Could you reproduce the lines below from the one with "(560, 351) = (494, 359): red" through the one with "(505, 470) = (647, 481): none"? Keep both ends and add nothing.

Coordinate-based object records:
-.-.-

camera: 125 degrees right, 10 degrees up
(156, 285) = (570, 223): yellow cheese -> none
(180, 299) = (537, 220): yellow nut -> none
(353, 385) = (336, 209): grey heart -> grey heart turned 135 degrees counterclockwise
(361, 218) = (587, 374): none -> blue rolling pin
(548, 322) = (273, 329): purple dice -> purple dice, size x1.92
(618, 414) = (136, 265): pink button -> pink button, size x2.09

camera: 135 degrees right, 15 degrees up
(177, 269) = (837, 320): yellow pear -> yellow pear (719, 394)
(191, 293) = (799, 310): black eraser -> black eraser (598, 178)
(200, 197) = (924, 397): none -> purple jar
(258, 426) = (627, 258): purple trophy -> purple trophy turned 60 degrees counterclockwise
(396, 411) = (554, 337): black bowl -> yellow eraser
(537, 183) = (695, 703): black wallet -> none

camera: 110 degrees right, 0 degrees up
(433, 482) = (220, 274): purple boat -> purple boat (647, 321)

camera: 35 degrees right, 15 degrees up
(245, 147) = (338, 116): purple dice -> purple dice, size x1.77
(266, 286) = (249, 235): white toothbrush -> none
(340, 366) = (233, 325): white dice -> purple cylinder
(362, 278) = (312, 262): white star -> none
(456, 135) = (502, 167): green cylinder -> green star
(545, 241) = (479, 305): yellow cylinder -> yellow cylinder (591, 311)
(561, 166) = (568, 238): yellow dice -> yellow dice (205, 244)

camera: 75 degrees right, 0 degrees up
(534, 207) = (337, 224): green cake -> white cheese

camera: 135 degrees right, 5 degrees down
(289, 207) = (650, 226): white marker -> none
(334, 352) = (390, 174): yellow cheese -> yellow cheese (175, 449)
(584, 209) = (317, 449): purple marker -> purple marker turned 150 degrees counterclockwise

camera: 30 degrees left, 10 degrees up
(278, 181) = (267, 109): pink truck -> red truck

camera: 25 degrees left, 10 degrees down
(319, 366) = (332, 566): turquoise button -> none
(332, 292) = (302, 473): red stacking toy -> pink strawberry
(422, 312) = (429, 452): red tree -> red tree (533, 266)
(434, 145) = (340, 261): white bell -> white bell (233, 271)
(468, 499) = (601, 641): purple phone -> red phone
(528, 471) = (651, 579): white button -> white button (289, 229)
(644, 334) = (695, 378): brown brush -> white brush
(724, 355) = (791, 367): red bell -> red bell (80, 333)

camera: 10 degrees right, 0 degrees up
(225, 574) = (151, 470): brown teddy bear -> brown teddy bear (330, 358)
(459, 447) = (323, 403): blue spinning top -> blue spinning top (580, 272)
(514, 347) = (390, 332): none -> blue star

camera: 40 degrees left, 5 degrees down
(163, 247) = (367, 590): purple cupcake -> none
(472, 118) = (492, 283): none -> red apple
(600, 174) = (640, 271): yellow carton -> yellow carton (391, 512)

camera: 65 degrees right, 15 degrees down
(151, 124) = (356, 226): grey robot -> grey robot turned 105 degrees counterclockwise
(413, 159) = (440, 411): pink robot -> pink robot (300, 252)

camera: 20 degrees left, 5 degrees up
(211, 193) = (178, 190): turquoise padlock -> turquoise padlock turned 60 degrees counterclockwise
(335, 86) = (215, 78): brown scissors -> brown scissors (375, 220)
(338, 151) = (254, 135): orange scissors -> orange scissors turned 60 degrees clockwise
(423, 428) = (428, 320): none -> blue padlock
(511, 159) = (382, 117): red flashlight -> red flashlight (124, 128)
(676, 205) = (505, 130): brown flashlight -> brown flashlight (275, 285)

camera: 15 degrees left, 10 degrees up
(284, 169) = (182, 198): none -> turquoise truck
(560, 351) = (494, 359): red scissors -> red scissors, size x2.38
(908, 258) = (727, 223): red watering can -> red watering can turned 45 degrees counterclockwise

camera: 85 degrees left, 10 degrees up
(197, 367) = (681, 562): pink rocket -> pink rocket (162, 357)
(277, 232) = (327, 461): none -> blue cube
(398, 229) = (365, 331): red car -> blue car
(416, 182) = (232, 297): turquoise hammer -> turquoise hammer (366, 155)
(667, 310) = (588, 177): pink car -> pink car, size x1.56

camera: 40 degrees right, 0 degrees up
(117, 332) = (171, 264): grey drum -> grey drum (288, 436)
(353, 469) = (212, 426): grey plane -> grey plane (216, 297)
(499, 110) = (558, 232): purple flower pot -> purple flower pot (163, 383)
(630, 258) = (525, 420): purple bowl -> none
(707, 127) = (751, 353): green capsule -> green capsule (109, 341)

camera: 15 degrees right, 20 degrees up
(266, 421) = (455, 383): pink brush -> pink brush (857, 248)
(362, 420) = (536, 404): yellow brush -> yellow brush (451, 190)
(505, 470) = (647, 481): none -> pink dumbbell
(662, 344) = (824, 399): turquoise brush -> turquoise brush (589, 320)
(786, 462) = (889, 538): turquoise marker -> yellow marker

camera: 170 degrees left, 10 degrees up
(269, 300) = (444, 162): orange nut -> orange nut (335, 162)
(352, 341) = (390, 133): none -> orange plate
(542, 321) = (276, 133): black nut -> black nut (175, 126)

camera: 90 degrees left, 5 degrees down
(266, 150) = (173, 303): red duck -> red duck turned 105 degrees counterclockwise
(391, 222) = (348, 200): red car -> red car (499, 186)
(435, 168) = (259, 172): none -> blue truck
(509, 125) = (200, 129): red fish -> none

-.-.-

Task response →
(560, 351) = (494, 359): red scissors -> red scissors, size x2.38
(908, 258) = (727, 223): red watering can -> red watering can turned 45 degrees counterclockwise

camera: 85 degrees left, 10 degrees up
(197, 367) = (681, 562): pink rocket -> pink rocket (162, 357)
(277, 232) = (327, 461): none -> blue cube
(398, 229) = (365, 331): red car -> blue car
(416, 182) = (232, 297): turquoise hammer -> turquoise hammer (366, 155)
(667, 310) = (588, 177): pink car -> pink car, size x1.56

camera: 40 degrees right, 0 degrees up
(117, 332) = (171, 264): grey drum -> grey drum (288, 436)
(353, 469) = (212, 426): grey plane -> grey plane (216, 297)
(499, 110) = (558, 232): purple flower pot -> purple flower pot (163, 383)
(630, 258) = (525, 420): purple bowl -> none
(707, 127) = (751, 353): green capsule -> green capsule (109, 341)

camera: 15 degrees right, 20 degrees up
(266, 421) = (455, 383): pink brush -> pink brush (857, 248)
(362, 420) = (536, 404): yellow brush -> yellow brush (451, 190)
(505, 470) = (647, 481): none -> pink dumbbell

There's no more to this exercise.